■ **WORK INSTRUCTION**:
Set down each record below exactly as it stands. Pictures are not part of the copy.

[Scene change data]
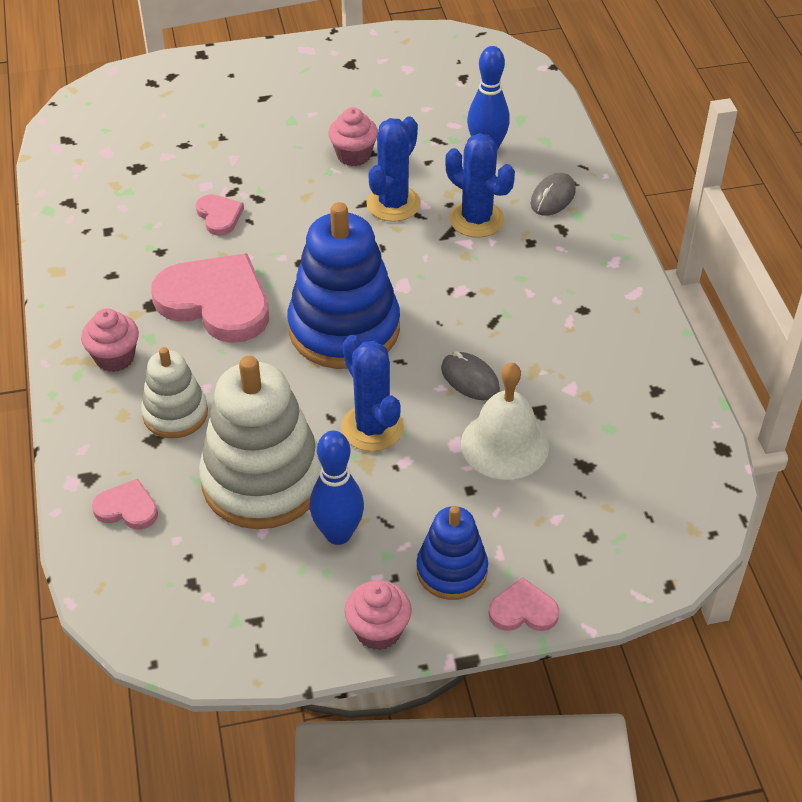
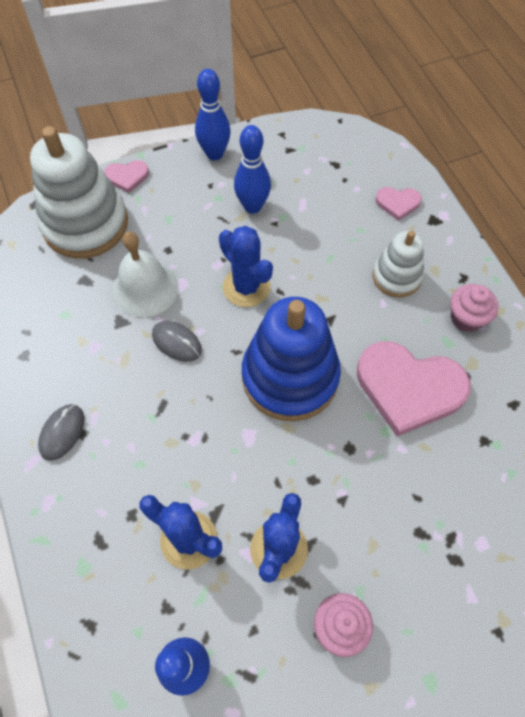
camera: 170 degrees right, 15 degrees up
(219, 216) = (449, 498): pink heart -> none
(263, 480) = (314, 235): white stacking toy -> white stacking toy (85, 224)
(378, 630) = (214, 154): pink cupcake -> blue bowling pin
(451, 570) = (174, 194): blue stacking toy -> none
(553, 197) = (109, 591): grey mouse -> grey mouse (62, 432)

■ **ANSWER**:
camera: 170 degrees right, 15 degrees up
(219, 216) = (449, 498): pink heart -> none
(263, 480) = (314, 235): white stacking toy -> white stacking toy (85, 224)
(378, 630) = (214, 154): pink cupcake -> blue bowling pin
(451, 570) = (174, 194): blue stacking toy -> none
(553, 197) = (109, 591): grey mouse -> grey mouse (62, 432)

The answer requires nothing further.